Pointing data for screenshots
____________

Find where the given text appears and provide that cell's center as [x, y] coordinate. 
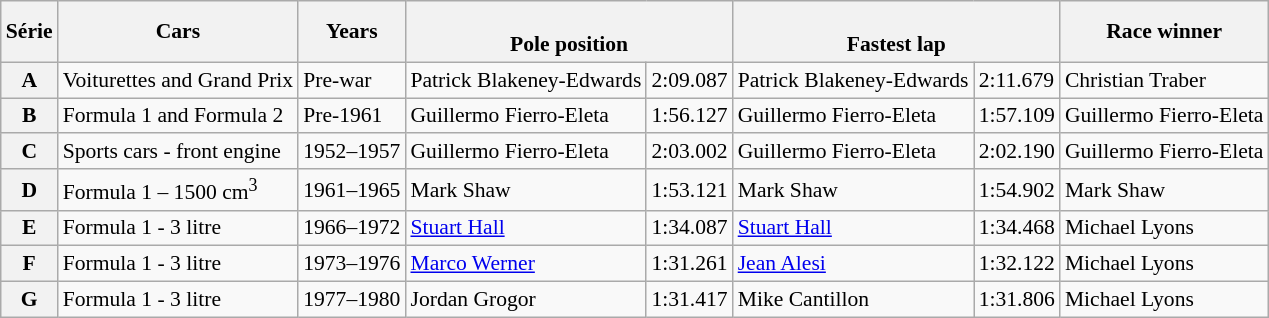
Voiturettes and Grand Prix [178, 80]
1973–1976 [352, 264]
1:56.127 [689, 116]
1:53.121 [689, 190]
1961–1965 [352, 190]
1952–1957 [352, 152]
1:31.261 [689, 264]
1:34.468 [1017, 228]
1:57.109 [1017, 116]
D [30, 190]
Christian Traber [1164, 80]
2:09.087 [689, 80]
E [30, 228]
2:02.190 [1017, 152]
Race winner [1164, 32]
2:03.002 [689, 152]
Cars [178, 32]
1:32.122 [1017, 264]
Jordan Grogor [526, 300]
G [30, 300]
Formula 1 and Formula 2 [178, 116]
1:34.087 [689, 228]
1:31.806 [1017, 300]
Sports cars - front engine [178, 152]
C [30, 152]
Formula 1 – 1500 cm3 [178, 190]
Série [30, 32]
F [30, 264]
Fastest lap [896, 32]
2:11.679 [1017, 80]
1:54.902 [1017, 190]
Marco Werner [526, 264]
1:31.417 [689, 300]
Pre-1961 [352, 116]
Jean Alesi [854, 264]
B [30, 116]
1966–1972 [352, 228]
A [30, 80]
1977–1980 [352, 300]
Mike Cantillon [854, 300]
Pre-war [352, 80]
Years [352, 32]
Pole position [568, 32]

____________

◆ DIRECTIONS FOR THIS TASK
Count the lines of the listing above that contain the string "Formula", and reply with only that number.

◆ REPLY TO THE EXERCISE
2